» **Work item**
What is needed is an exact copy of every line from the one containing "450 153 125" through the end of the entries; please set it down without any pictures.

Before-and-after object listings
:::

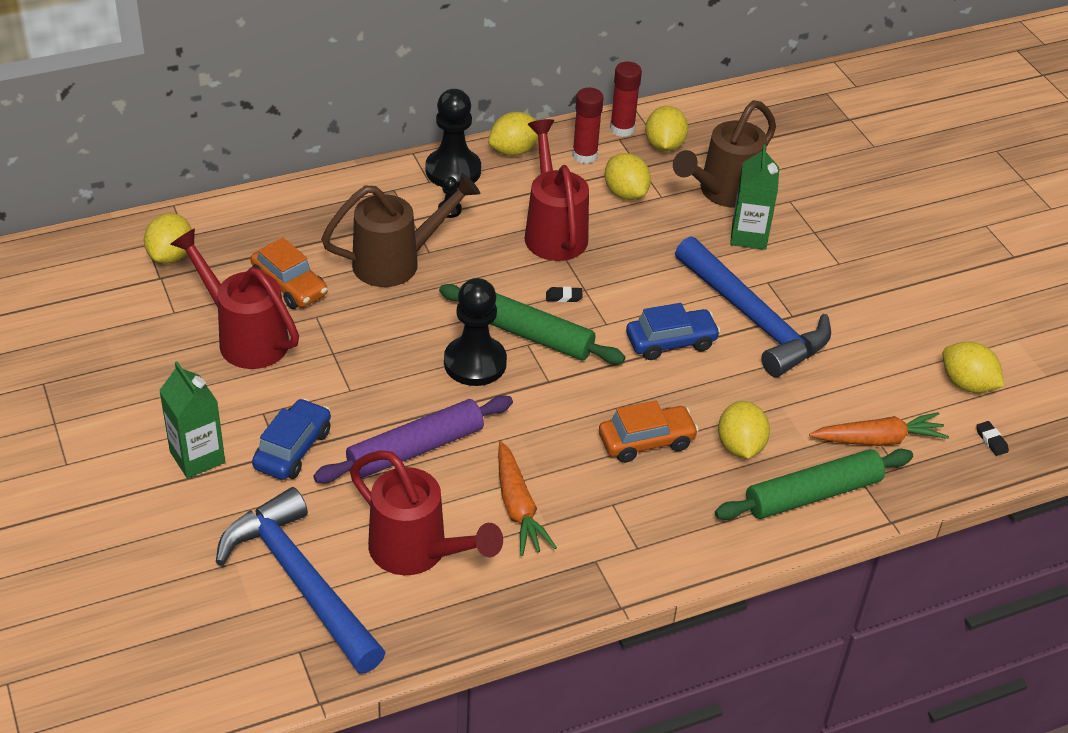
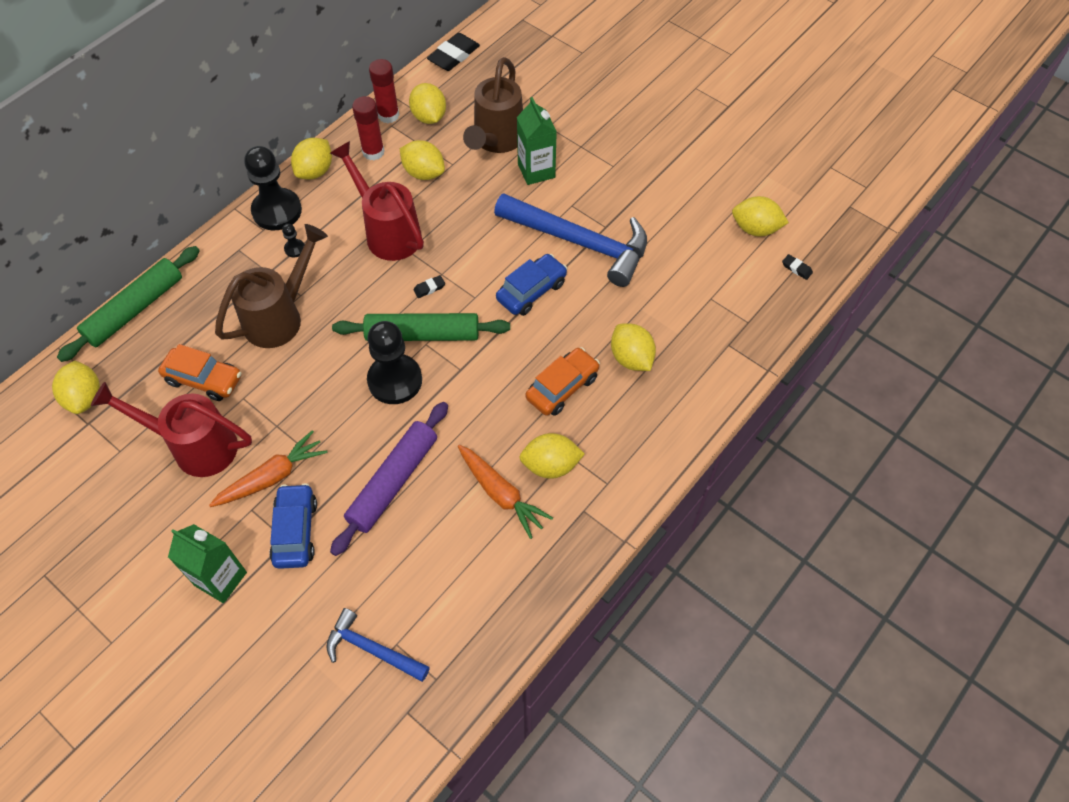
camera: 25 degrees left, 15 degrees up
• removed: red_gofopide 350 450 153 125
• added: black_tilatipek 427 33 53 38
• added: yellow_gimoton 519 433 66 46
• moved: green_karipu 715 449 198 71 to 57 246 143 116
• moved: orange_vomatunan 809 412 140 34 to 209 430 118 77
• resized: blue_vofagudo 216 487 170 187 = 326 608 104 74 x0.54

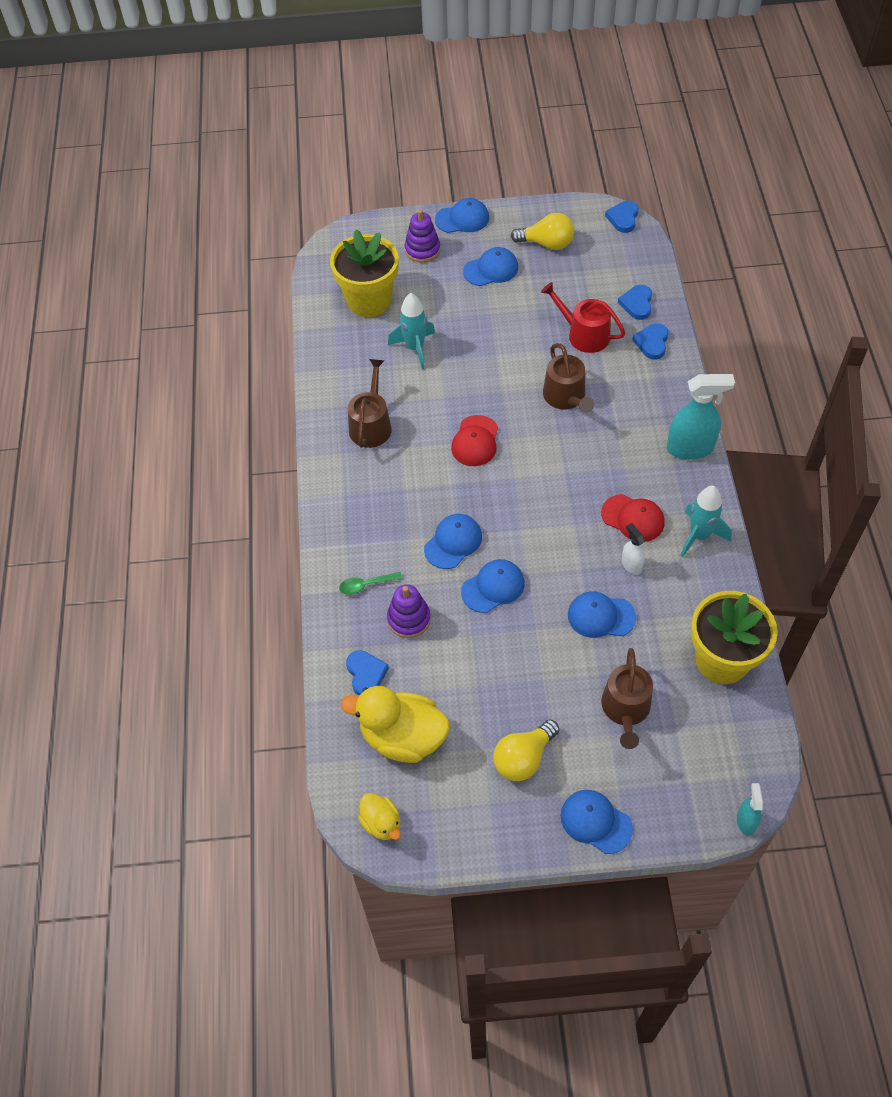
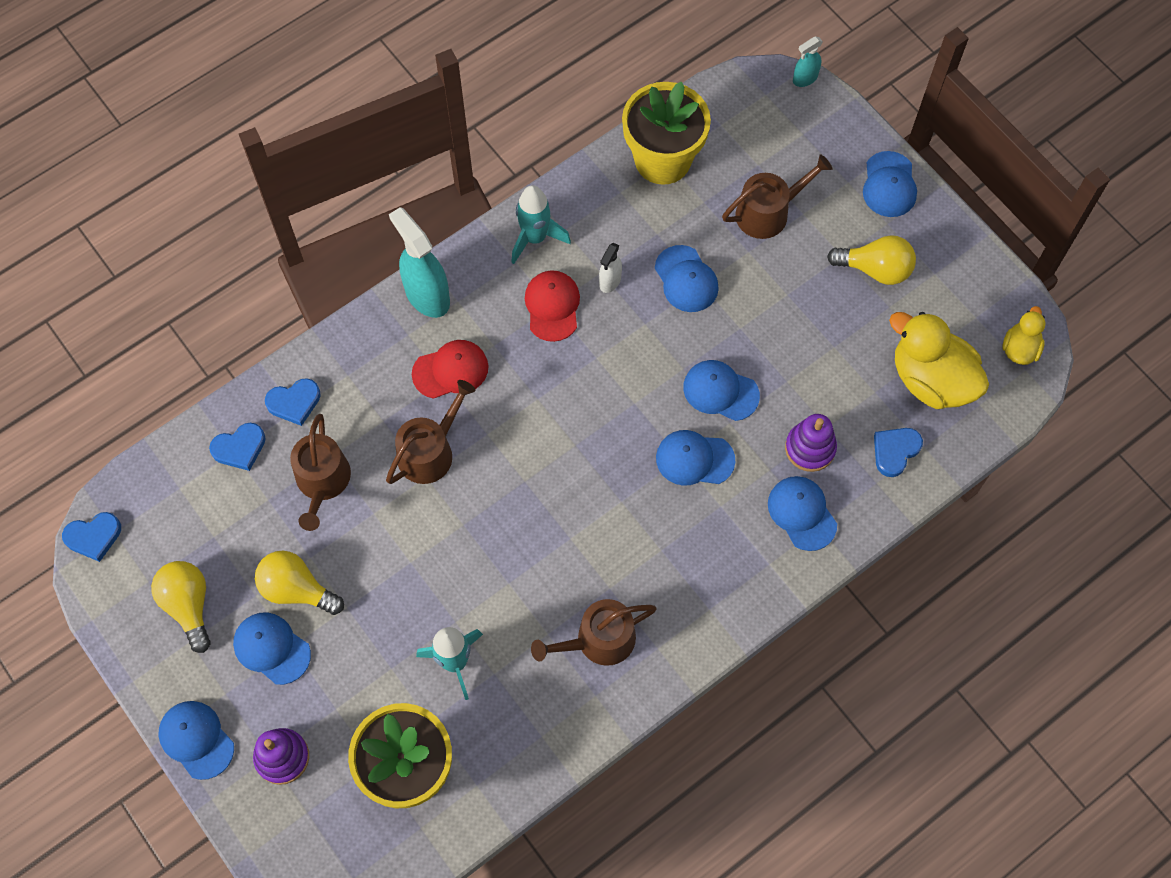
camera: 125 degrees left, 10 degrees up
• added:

:::

» **Answer section**
• removed: red_gofopide 350 450 153 125
• added: black_tilatipek 427 33 53 38
• added: yellow_gimoton 519 433 66 46
• moved: green_karipu 715 449 198 71 to 57 246 143 116
• moved: orange_vomatunan 809 412 140 34 to 209 430 118 77
• resized: blue_vofagudo 216 487 170 187 = 326 608 104 74 x0.54

camera: 125 degrees left, 10 degrees up
• added:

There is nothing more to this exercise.